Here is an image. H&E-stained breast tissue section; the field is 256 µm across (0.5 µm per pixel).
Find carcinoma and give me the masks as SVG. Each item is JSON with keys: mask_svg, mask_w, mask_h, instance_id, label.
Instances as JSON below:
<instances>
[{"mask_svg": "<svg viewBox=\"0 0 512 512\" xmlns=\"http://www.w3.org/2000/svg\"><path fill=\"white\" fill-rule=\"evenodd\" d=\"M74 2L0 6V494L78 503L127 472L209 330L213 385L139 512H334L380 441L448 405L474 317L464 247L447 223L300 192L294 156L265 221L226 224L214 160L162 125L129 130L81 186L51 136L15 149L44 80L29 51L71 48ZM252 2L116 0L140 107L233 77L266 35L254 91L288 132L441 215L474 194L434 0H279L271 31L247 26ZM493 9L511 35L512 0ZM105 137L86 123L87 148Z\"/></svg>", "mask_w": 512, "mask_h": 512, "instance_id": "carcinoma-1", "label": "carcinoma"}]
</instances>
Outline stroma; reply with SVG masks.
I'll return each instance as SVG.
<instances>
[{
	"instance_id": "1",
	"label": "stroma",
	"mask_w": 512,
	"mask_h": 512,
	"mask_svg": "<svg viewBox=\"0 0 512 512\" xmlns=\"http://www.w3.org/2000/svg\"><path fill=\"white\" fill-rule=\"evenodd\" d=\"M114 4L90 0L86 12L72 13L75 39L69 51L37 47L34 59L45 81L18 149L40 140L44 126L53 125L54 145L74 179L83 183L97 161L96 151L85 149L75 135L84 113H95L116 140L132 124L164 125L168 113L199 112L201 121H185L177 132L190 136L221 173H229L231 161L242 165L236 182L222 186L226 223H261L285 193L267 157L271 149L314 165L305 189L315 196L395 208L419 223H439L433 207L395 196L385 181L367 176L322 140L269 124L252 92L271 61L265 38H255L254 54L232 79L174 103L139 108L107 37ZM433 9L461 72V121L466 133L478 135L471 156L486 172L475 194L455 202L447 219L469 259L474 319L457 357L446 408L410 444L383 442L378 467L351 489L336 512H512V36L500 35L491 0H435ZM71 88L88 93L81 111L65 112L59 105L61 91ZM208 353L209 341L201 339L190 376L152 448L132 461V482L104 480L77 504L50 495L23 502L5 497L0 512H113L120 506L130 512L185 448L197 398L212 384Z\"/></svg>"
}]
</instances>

━━━━

* DIRECTION
Recopy all the lines exactly as they appear.

* WRITTEN RESPONSE
Here is an image. H&E-stained breast tissue section; the field is 256 µm across (0.5 µm per pixel).
Find carcinoma and give me the masks as SVG. Each item is JSON with keys: mask_svg, mask_w, mask_h, instance_id, label.
Instances as JSON below:
<instances>
[{"mask_svg": "<svg viewBox=\"0 0 512 512\" xmlns=\"http://www.w3.org/2000/svg\"><path fill=\"white\" fill-rule=\"evenodd\" d=\"M74 2L0 6V494L78 503L127 472L209 330L213 385L139 512H334L380 441L448 405L474 317L464 247L447 223L300 192L294 156L265 221L226 224L214 160L162 125L129 130L81 186L51 136L15 149L44 80L29 51L71 48ZM252 2L116 0L140 107L233 77L266 35L254 91L288 132L441 215L474 194L434 0H279L271 31L247 26ZM493 9L511 35L512 0ZM105 137L86 123L87 148Z\"/></svg>", "mask_w": 512, "mask_h": 512, "instance_id": "carcinoma-1", "label": "carcinoma"}]
</instances>
Outline stroma; reply with SVG masks.
I'll return each instance as SVG.
<instances>
[{
	"instance_id": "1",
	"label": "stroma",
	"mask_w": 512,
	"mask_h": 512,
	"mask_svg": "<svg viewBox=\"0 0 512 512\" xmlns=\"http://www.w3.org/2000/svg\"><path fill=\"white\" fill-rule=\"evenodd\" d=\"M114 4L90 0L86 12L72 13L75 39L69 51L37 47L34 59L45 81L18 149L40 140L44 126L53 125L54 145L74 179L83 183L97 161L96 151L85 149L75 135L84 113H95L116 140L132 124L164 125L168 113L199 112L201 121H185L177 132L190 136L221 173H229L231 161L242 165L236 182L222 186L226 223H261L285 193L267 157L271 149L314 165L305 189L315 196L395 208L419 223H439L433 207L395 196L385 181L367 176L322 140L269 124L252 92L271 61L265 38H255L254 54L232 79L174 103L139 108L107 37ZM433 9L461 72V121L466 133L478 135L471 156L486 172L475 194L455 202L447 219L469 259L474 319L457 357L446 408L410 444L383 442L378 467L351 489L336 512H512V36L500 35L491 0H435ZM71 88L88 93L81 111L65 112L59 105L61 91ZM208 353L209 341L201 339L190 376L152 448L132 461V482L104 480L77 504L50 495L23 502L5 497L0 512H113L120 506L130 512L185 448L197 398L212 384Z\"/></svg>"
}]
</instances>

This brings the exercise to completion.